Instructions for the task
Check the listing below line by line and report how many lines hold "yellow", with no other words.

>>>>

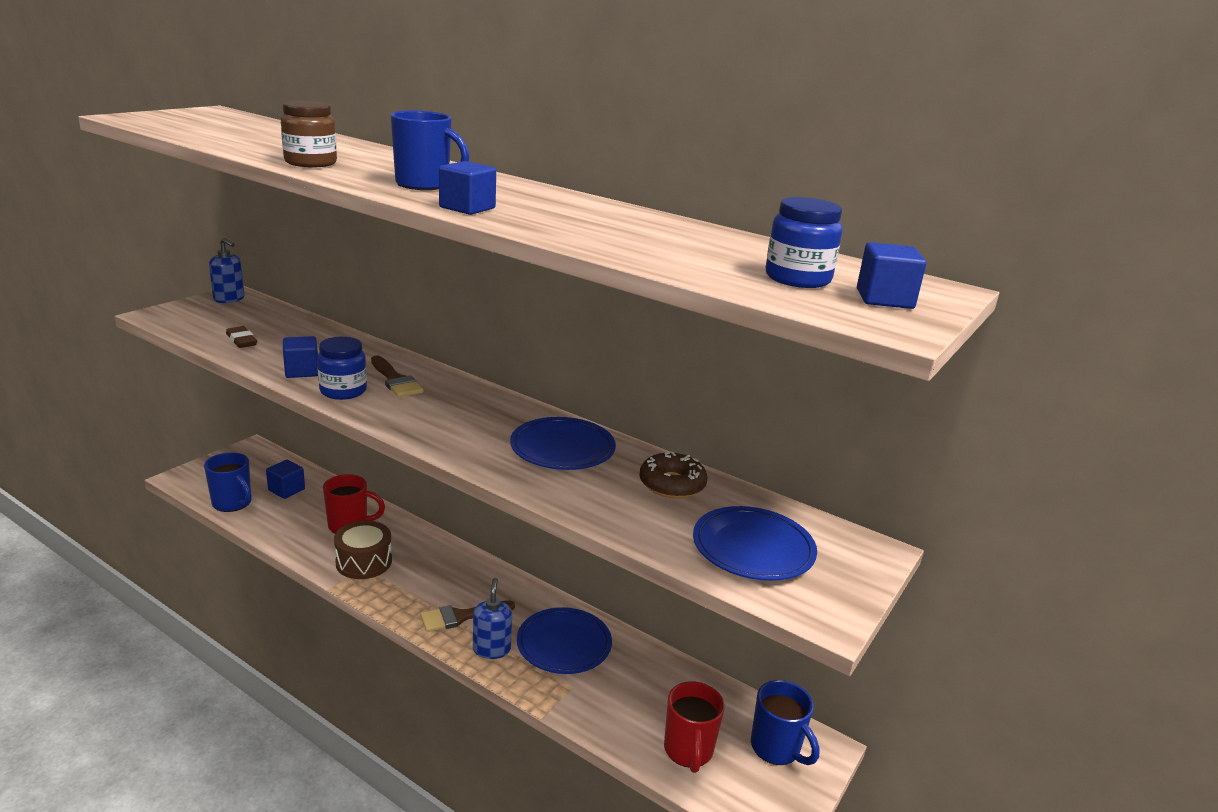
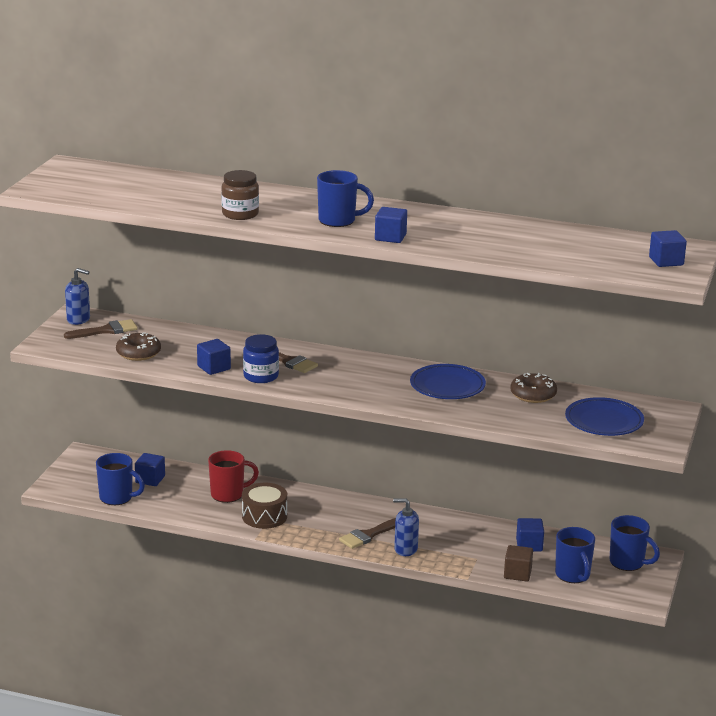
camera: 15 degrees left, 0 degrees up
(240, 313) = (106, 331): none -> brown brush
(241, 340) = (138, 353): brown eraser -> brown donut
(491, 649) = (405, 549): blue soap dispenser -> blue soap dispenser turned 60 degrees counterclockwise
(564, 645) = (454, 537): blue plate -> none
(612, 727) = (517, 574): none -> brown cube
(653, 682) = (529, 545): none -> blue cube
(688, 751) = (573, 575): red mug -> blue mug
(797, 279) = (615, 256): blue jar -> none

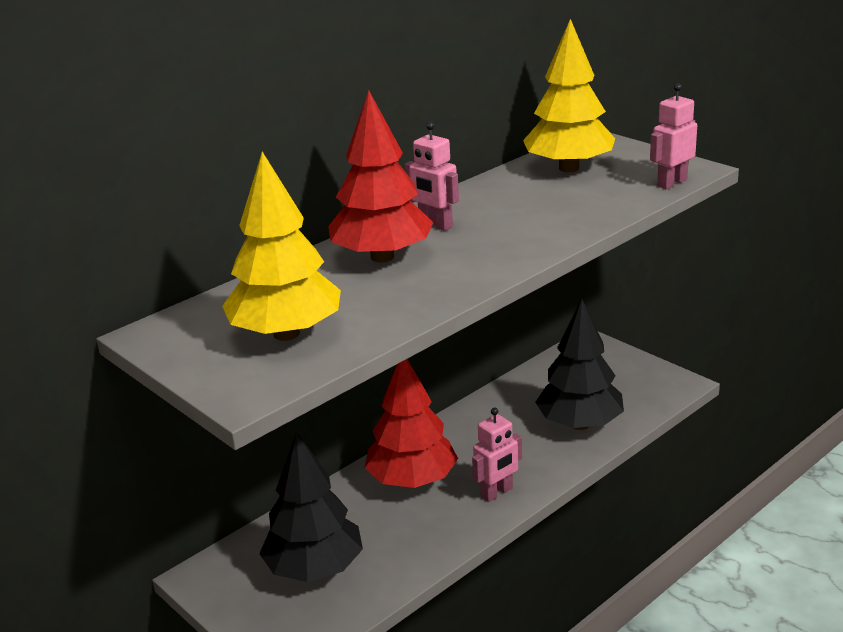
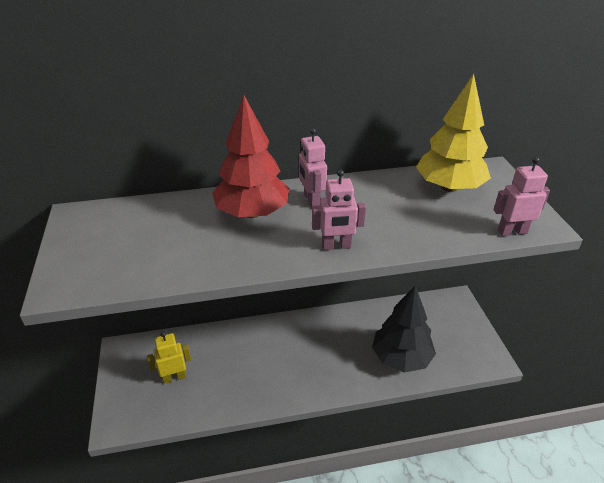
camera: 30 degrees right, 10 degrees up
(287, 334) = (134, 250): yellow tree -> none
(314, 568) = (174, 377): black tree -> yellow robot
(412, 480) = (272, 346): red tree -> none
(497, 493) = (310, 382): pink robot -> pink robot (336, 246)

<<<<

Exercise output
2